All lines from the opening of the data to the line containing "grey brick A7:B7" must be returned unchanged, and only those lines.

Stored data
↓↓↓

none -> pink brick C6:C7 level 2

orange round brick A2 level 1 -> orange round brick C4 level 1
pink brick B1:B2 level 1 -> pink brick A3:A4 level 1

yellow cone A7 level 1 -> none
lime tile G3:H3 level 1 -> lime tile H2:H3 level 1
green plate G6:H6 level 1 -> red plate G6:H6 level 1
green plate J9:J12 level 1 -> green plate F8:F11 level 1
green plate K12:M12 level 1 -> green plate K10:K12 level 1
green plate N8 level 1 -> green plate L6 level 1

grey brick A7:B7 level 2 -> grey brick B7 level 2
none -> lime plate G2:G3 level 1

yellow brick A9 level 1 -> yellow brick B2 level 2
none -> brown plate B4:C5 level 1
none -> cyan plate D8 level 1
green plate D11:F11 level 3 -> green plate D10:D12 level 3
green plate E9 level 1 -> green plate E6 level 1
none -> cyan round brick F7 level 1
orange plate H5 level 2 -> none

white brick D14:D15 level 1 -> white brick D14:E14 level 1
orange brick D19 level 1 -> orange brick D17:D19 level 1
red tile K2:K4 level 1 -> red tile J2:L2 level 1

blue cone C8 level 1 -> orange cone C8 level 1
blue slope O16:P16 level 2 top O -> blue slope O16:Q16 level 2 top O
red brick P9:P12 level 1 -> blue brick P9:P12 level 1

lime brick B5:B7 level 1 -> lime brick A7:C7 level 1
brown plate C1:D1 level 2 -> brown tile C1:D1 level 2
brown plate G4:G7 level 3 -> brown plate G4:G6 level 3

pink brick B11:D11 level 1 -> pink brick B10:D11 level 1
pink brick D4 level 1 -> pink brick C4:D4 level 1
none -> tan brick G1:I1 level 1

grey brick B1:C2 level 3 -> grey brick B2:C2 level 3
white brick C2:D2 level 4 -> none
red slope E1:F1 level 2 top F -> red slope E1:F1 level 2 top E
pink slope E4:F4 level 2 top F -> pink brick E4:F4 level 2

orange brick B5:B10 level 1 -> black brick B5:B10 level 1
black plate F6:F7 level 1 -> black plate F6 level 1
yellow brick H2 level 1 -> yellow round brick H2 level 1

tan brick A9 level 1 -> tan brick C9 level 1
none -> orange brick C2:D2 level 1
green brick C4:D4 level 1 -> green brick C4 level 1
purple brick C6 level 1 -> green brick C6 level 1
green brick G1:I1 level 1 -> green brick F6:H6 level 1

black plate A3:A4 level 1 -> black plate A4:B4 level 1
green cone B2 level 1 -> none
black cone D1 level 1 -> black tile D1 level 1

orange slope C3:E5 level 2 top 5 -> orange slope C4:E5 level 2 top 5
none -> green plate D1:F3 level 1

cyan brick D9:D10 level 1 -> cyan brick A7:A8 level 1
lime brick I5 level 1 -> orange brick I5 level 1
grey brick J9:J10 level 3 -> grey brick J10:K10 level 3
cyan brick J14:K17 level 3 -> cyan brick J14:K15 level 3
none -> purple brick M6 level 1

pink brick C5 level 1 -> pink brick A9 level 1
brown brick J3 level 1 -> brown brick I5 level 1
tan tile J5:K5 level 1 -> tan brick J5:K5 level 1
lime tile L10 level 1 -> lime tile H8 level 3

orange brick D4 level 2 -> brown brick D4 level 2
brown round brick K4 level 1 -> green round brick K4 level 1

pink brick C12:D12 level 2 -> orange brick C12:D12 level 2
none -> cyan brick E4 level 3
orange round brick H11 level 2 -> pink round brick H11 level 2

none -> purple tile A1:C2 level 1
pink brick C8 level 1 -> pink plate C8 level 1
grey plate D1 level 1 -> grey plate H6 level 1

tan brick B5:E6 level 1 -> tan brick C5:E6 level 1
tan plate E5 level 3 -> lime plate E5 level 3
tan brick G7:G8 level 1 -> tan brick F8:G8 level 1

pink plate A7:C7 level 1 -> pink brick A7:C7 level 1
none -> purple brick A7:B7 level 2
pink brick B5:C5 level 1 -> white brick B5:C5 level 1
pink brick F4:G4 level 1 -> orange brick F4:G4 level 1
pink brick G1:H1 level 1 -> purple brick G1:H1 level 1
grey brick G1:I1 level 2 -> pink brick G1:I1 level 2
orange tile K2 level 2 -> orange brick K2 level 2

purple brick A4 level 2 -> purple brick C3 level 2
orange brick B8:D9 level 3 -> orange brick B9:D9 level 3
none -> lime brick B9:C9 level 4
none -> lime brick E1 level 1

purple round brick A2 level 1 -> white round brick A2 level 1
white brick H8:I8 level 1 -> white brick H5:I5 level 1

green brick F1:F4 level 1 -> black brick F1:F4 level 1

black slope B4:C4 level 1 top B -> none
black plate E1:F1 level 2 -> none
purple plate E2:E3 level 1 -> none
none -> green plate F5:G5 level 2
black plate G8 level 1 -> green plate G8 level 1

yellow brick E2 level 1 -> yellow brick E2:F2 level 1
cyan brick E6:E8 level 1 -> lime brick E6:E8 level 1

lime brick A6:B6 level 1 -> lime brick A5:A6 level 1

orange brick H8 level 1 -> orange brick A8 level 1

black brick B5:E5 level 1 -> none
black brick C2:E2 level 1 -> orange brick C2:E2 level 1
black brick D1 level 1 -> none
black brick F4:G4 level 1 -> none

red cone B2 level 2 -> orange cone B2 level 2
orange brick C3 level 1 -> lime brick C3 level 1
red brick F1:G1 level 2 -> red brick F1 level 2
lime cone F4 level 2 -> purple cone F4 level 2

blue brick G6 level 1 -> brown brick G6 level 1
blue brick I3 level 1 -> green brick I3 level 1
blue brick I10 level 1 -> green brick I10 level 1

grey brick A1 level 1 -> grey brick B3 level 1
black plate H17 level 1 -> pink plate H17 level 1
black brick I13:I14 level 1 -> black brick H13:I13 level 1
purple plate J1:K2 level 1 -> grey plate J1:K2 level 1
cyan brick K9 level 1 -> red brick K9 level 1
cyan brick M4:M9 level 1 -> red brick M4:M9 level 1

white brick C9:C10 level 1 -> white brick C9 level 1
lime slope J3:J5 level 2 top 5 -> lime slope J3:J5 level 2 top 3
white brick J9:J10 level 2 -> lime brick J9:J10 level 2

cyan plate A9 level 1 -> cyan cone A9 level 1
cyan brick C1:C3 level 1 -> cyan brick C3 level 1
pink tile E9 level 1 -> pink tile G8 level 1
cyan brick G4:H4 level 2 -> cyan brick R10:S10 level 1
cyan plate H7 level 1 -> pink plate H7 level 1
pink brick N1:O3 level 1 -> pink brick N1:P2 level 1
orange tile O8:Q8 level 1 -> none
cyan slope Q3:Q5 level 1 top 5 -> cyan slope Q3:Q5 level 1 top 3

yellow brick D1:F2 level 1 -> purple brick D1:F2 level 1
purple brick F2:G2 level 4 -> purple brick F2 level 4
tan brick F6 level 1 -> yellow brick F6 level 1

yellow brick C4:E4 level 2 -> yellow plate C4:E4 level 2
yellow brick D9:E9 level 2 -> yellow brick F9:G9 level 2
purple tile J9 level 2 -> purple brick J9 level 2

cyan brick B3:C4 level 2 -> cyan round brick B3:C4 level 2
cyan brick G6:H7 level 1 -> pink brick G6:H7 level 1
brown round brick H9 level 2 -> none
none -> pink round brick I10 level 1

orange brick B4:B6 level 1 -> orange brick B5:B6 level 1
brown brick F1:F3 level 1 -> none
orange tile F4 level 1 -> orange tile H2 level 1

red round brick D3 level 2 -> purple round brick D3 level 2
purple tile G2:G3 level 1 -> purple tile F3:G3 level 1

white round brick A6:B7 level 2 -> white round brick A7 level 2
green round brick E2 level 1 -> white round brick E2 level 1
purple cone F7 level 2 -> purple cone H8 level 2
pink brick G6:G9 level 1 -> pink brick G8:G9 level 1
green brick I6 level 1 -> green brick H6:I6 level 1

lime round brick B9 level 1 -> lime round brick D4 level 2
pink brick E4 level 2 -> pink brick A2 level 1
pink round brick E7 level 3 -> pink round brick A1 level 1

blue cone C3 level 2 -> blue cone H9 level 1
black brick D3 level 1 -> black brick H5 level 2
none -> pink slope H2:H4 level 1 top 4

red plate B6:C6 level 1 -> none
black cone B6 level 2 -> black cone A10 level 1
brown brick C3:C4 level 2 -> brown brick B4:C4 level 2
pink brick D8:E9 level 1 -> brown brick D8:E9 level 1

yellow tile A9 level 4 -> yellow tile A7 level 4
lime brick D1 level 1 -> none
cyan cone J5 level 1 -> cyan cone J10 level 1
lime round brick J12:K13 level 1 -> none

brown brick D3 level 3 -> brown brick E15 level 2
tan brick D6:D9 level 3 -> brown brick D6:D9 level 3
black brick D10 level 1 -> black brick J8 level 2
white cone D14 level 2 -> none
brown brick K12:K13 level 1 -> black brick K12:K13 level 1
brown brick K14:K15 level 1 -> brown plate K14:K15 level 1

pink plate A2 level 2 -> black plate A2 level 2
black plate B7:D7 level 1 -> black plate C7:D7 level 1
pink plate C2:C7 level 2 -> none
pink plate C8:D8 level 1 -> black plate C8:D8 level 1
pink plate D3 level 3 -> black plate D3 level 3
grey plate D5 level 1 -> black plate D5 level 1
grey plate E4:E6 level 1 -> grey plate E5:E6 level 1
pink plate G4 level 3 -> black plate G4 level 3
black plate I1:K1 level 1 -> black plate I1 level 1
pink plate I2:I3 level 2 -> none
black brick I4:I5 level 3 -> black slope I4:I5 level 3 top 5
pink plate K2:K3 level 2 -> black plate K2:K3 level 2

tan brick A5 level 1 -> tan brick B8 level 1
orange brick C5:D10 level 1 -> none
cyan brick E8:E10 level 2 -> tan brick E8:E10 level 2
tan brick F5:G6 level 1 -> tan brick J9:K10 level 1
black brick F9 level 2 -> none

↑↑↑

**THE ANSWER:**
none -> pink brick C6:C7 level 2

orange round brick A2 level 1 -> orange round brick C4 level 1
pink brick B1:B2 level 1 -> pink brick A3:A4 level 1

yellow cone A7 level 1 -> none
lime tile G3:H3 level 1 -> lime tile H2:H3 level 1
green plate G6:H6 level 1 -> red plate G6:H6 level 1
green plate J9:J12 level 1 -> green plate F8:F11 level 1
green plate K12:M12 level 1 -> green plate K10:K12 level 1
green plate N8 level 1 -> green plate L6 level 1

grey brick A7:B7 level 2 -> grey brick B7 level 2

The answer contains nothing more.